Records to use:
■ ■ ■
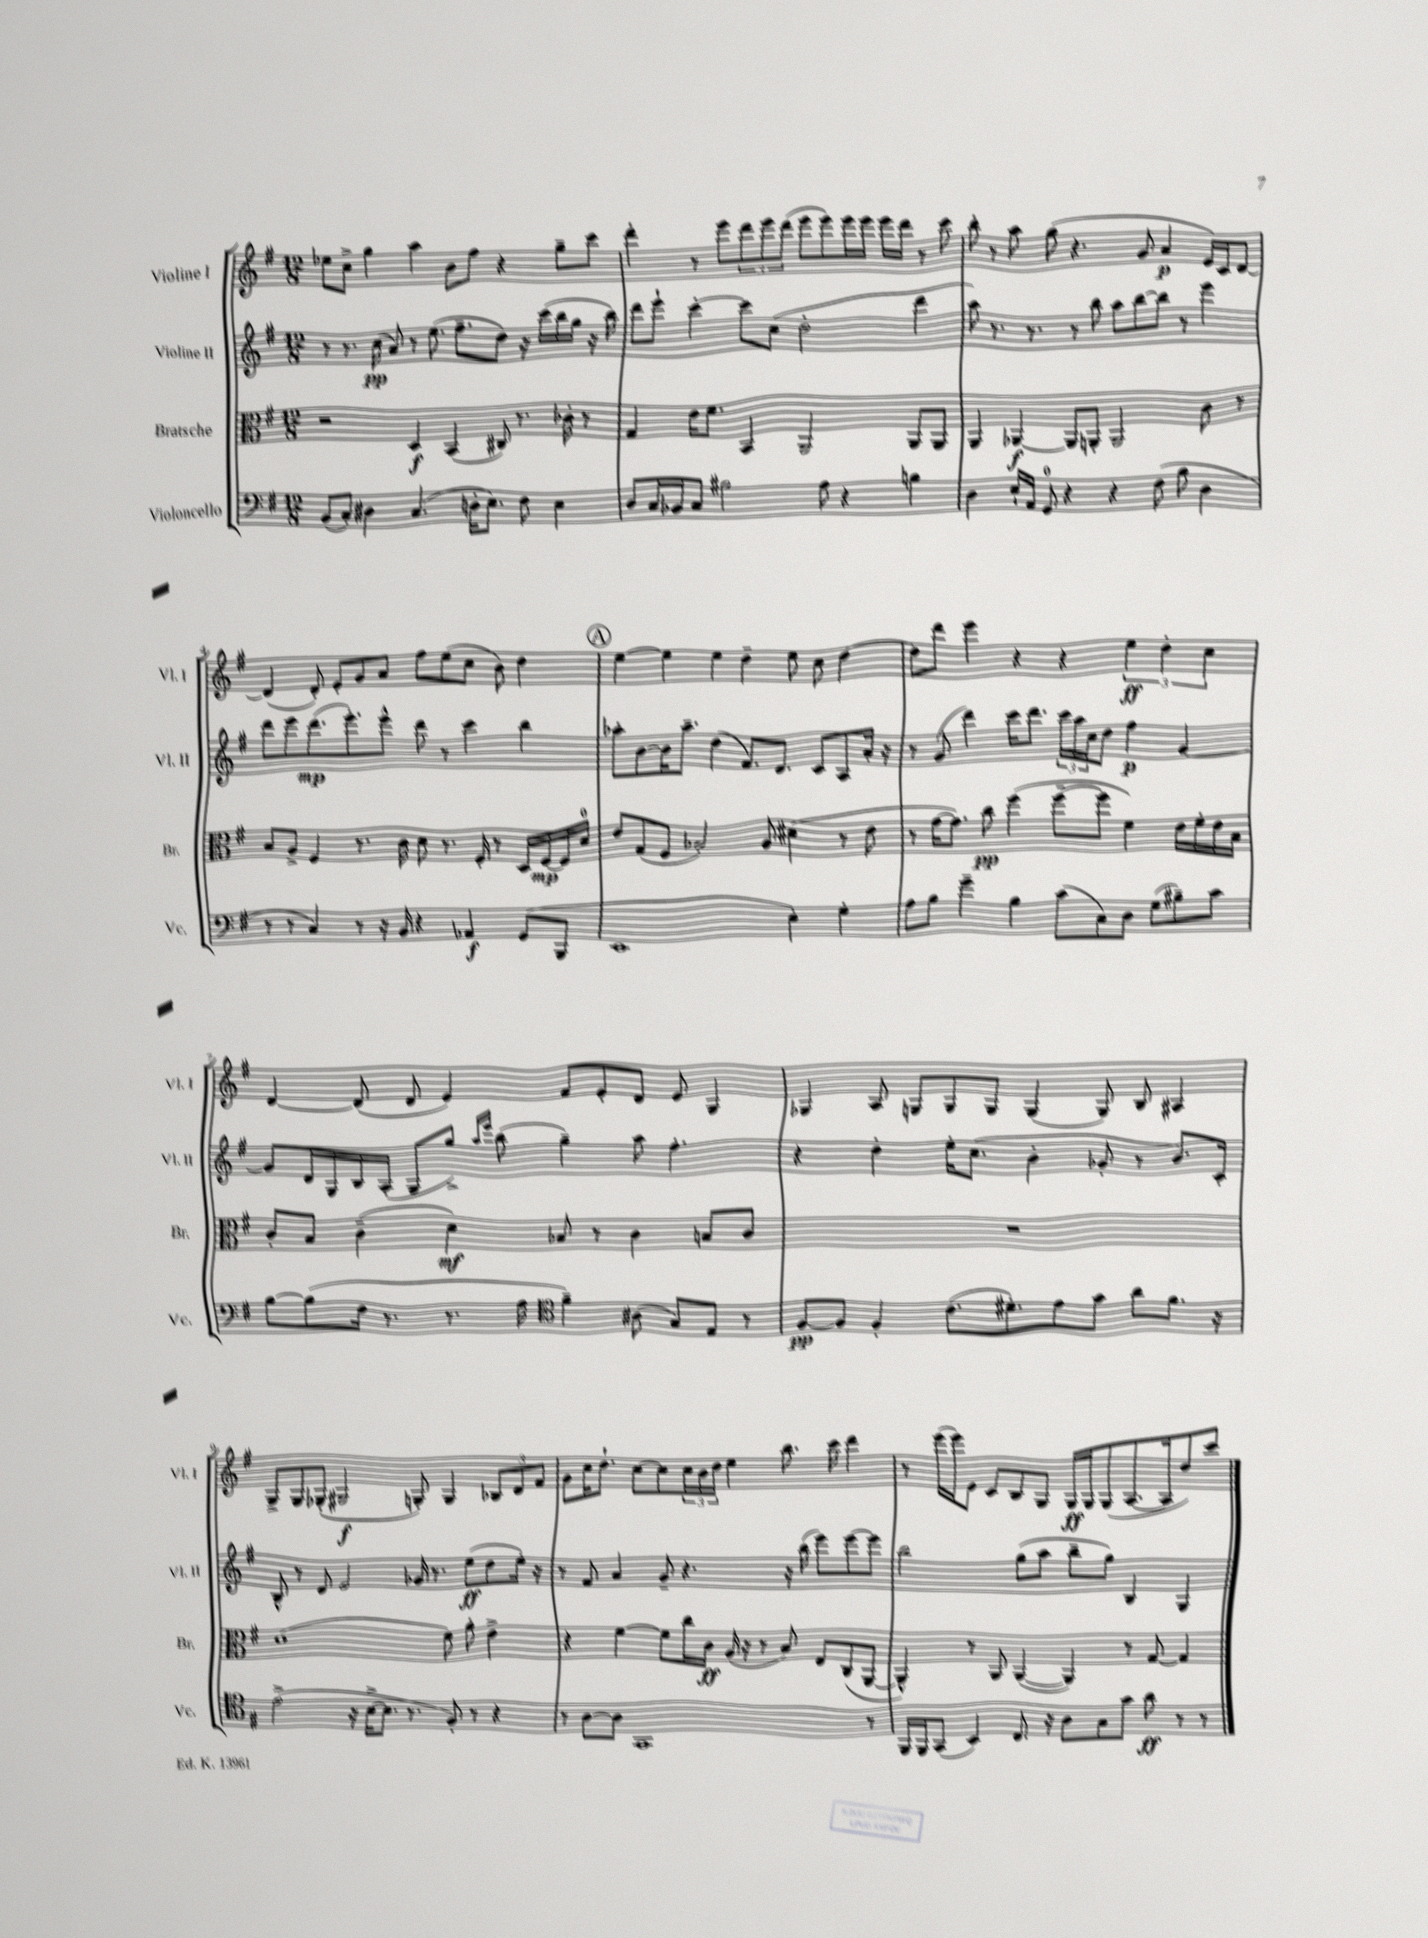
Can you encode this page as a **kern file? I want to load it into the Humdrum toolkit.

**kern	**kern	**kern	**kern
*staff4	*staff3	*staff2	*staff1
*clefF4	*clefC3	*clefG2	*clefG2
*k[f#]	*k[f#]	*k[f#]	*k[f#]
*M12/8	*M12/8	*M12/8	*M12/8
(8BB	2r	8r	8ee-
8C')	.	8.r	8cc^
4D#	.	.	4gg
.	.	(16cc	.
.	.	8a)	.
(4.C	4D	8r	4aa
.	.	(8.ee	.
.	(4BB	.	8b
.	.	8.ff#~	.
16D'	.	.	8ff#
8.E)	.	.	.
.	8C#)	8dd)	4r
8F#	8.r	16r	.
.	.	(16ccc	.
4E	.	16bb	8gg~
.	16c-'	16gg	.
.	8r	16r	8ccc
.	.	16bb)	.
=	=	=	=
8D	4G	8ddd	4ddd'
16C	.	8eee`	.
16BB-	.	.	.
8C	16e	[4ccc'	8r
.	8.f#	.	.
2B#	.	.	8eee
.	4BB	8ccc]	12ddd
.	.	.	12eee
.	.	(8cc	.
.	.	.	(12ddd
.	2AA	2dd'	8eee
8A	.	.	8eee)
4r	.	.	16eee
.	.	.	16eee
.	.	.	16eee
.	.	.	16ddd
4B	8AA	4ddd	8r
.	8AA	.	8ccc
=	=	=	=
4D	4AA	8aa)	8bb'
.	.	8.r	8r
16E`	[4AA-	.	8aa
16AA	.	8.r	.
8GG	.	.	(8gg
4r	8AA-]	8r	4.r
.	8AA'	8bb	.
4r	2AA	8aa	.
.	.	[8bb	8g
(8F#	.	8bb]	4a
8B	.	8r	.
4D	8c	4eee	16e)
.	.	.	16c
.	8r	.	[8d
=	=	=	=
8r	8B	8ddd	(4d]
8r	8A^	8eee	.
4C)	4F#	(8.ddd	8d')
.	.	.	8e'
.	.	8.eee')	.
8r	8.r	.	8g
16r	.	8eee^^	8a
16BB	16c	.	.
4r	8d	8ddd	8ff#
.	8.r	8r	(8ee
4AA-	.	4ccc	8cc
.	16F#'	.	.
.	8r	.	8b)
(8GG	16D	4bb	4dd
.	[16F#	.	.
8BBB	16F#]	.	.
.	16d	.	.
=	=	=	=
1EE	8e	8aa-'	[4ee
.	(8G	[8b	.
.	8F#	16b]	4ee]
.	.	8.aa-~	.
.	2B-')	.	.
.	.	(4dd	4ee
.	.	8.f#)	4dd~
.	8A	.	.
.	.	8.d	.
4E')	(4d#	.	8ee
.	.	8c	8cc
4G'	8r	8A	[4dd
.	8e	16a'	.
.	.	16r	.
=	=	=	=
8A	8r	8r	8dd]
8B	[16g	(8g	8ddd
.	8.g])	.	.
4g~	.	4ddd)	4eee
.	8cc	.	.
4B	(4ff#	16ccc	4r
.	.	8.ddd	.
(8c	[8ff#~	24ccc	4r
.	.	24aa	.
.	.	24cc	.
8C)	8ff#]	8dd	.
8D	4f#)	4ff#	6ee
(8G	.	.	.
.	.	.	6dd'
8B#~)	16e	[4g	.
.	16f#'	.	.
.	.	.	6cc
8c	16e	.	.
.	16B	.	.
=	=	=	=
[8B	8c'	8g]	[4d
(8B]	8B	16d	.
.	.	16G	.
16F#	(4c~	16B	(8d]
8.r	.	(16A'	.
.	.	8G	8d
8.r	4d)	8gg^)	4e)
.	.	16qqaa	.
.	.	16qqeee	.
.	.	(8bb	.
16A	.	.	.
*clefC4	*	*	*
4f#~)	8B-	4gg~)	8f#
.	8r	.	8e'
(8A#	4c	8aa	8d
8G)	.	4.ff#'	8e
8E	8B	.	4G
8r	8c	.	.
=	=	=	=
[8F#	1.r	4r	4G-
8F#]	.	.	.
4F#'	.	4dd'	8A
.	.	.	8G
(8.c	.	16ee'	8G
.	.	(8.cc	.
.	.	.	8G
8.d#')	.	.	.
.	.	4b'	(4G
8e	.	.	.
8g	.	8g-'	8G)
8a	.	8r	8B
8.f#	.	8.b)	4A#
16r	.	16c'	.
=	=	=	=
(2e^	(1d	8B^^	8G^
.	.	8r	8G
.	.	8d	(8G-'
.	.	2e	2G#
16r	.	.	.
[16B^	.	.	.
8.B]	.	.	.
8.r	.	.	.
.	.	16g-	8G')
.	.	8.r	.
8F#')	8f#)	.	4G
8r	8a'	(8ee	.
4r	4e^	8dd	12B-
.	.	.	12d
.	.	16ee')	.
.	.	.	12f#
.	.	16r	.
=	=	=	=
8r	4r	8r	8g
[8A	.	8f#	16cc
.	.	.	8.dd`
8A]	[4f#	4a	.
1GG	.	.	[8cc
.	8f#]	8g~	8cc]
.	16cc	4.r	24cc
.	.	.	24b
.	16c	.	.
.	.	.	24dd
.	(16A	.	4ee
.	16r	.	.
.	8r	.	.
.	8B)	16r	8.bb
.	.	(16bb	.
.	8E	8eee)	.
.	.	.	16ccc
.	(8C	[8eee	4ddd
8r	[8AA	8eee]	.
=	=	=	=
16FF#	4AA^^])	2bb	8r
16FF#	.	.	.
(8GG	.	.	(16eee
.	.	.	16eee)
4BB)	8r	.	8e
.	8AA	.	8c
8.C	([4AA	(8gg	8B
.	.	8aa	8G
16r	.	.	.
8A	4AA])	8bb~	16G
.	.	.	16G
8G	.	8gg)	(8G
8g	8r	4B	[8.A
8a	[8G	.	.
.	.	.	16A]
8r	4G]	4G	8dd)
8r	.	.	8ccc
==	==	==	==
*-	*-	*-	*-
■ ■ ■
Pull out every line of the data above that contains the string "kern", treating uppercase and lowercase as different.

Can you encode this page as a **kern file? I want to load it into the Humdrum toolkit.
**kern	**kern	**kern	**kern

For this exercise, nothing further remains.